[Saved data entries]
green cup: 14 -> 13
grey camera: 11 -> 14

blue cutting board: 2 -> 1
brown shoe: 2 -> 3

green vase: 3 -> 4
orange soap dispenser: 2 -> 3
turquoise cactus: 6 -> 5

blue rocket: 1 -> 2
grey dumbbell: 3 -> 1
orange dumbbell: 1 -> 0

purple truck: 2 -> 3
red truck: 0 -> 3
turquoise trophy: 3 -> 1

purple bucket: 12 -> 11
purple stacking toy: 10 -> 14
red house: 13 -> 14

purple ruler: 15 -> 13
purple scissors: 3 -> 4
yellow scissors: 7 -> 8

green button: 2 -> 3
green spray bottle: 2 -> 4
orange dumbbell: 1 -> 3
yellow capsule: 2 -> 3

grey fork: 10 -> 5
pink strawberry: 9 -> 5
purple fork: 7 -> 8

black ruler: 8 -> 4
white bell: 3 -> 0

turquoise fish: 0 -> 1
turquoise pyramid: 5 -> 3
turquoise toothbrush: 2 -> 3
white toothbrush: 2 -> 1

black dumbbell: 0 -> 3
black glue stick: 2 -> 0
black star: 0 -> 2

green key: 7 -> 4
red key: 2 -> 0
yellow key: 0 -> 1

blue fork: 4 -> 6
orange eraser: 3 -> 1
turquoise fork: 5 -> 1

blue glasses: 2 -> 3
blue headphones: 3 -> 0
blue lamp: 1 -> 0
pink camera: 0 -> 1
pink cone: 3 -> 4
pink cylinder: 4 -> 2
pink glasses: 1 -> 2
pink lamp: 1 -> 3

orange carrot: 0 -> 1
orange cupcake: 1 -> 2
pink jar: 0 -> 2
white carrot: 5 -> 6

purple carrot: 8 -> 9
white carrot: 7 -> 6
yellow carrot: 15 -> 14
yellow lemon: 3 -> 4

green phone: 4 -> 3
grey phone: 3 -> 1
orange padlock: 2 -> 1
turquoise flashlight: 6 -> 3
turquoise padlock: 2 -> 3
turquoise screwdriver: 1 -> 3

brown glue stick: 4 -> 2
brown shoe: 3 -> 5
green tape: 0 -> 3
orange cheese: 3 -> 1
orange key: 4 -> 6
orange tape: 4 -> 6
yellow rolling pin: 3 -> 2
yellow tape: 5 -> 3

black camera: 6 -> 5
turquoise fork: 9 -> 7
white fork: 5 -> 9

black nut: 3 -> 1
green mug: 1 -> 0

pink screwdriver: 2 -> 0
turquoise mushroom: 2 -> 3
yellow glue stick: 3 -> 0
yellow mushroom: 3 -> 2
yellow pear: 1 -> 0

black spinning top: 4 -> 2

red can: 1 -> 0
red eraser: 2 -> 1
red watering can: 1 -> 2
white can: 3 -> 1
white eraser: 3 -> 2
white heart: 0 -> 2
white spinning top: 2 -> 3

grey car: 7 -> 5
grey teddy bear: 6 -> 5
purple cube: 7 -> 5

_ACTIVITY_
Throughout the data above, report every line that contains the string "camera".

_EXPECTED OUTPUT_
grey camera: 11 -> 14
pink camera: 0 -> 1
black camera: 6 -> 5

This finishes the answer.